## TASK STATEMENT:
Find the line with "moved | grey_fork". Repeat it and each line after it, exactly, down to the end of the records below.

▼

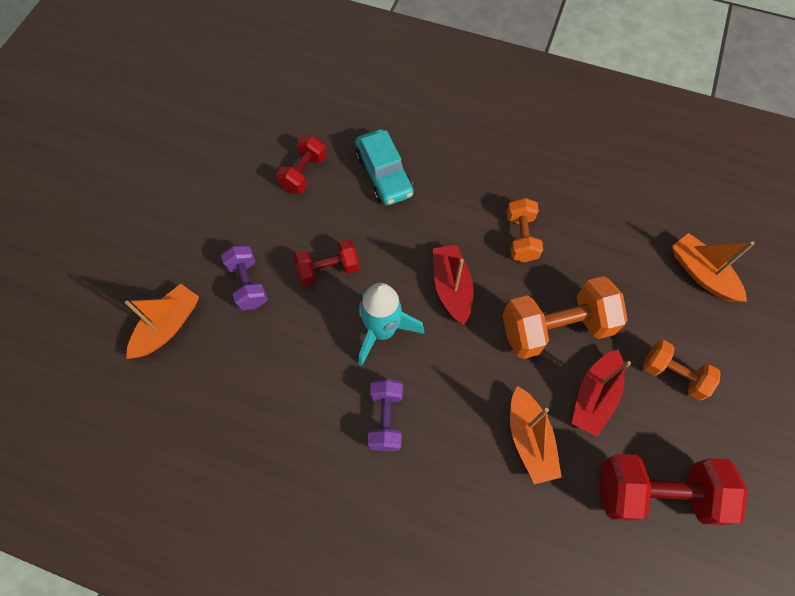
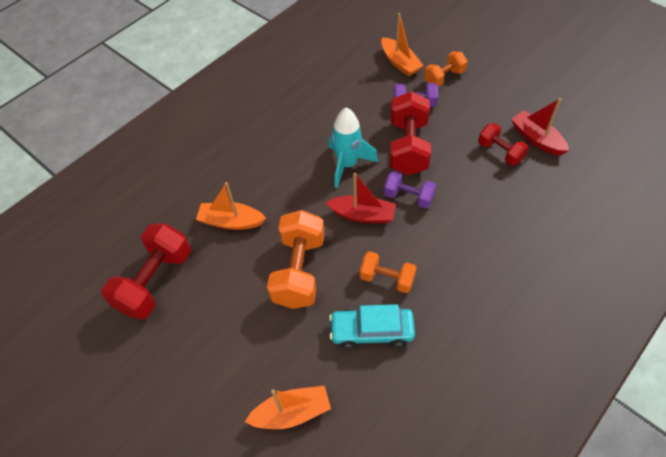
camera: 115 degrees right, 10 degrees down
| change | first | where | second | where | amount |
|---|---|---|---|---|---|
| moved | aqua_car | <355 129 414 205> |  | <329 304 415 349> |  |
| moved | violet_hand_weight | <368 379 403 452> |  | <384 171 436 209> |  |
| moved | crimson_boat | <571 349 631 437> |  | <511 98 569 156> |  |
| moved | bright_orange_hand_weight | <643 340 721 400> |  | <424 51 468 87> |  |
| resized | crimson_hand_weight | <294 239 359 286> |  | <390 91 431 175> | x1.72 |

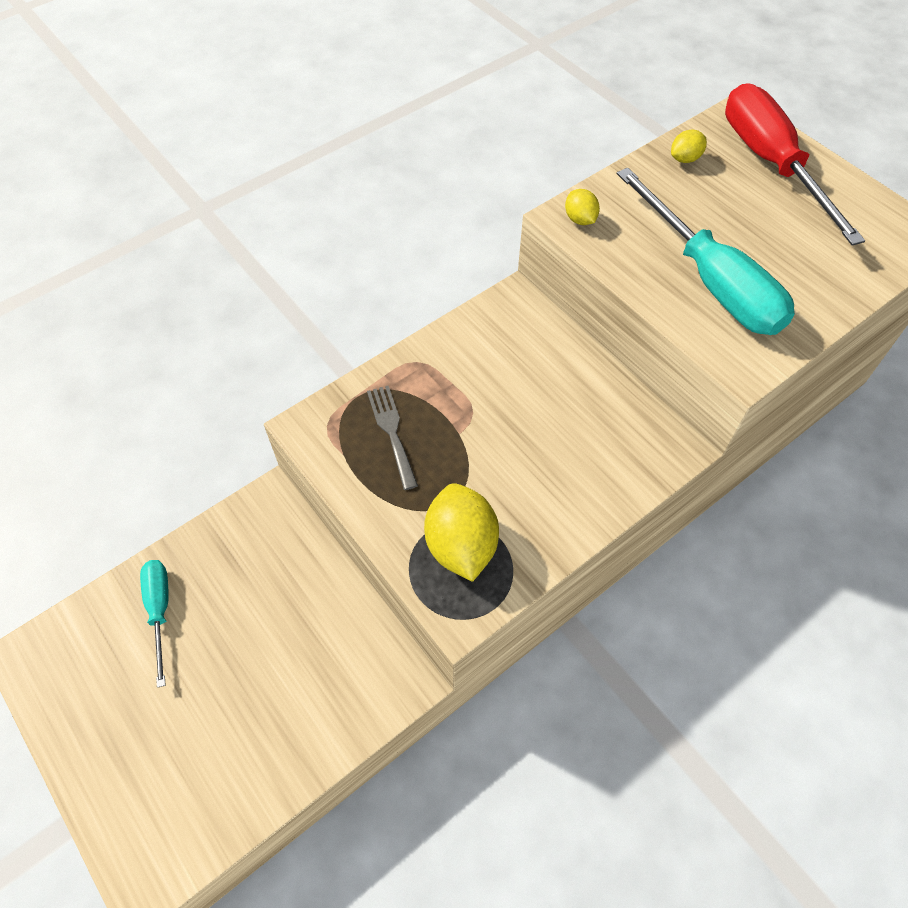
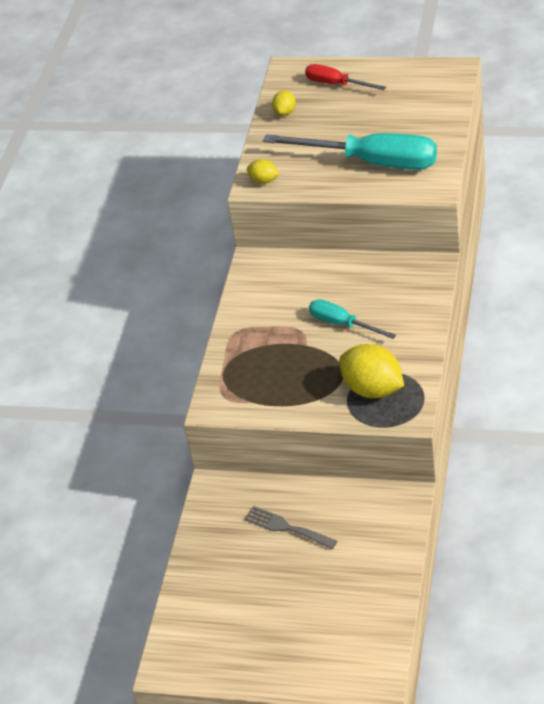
camera: 35 degrees left, 15 degrees down
| change | first | where | second | where | amount |
|---|---|---|---|---|---|
| moved | aqua_screwdriver | <140 560 169 688> |  | <309 299 396 339> |  |
| moved | grey_fork | <367 386 418 490> |  | <244 506 338 549> |  |
| resized | crimson_screwdriver | <725 83 865 246> |  | <305 64 386 90> | x0.53 |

▲

## WRITTEN SOLUTION:
| moved | grey_fork | <367 386 418 490> |  | <244 506 338 549> |  |
| resized | crimson_screwdriver | <725 83 865 246> |  | <305 64 386 90> | x0.53 |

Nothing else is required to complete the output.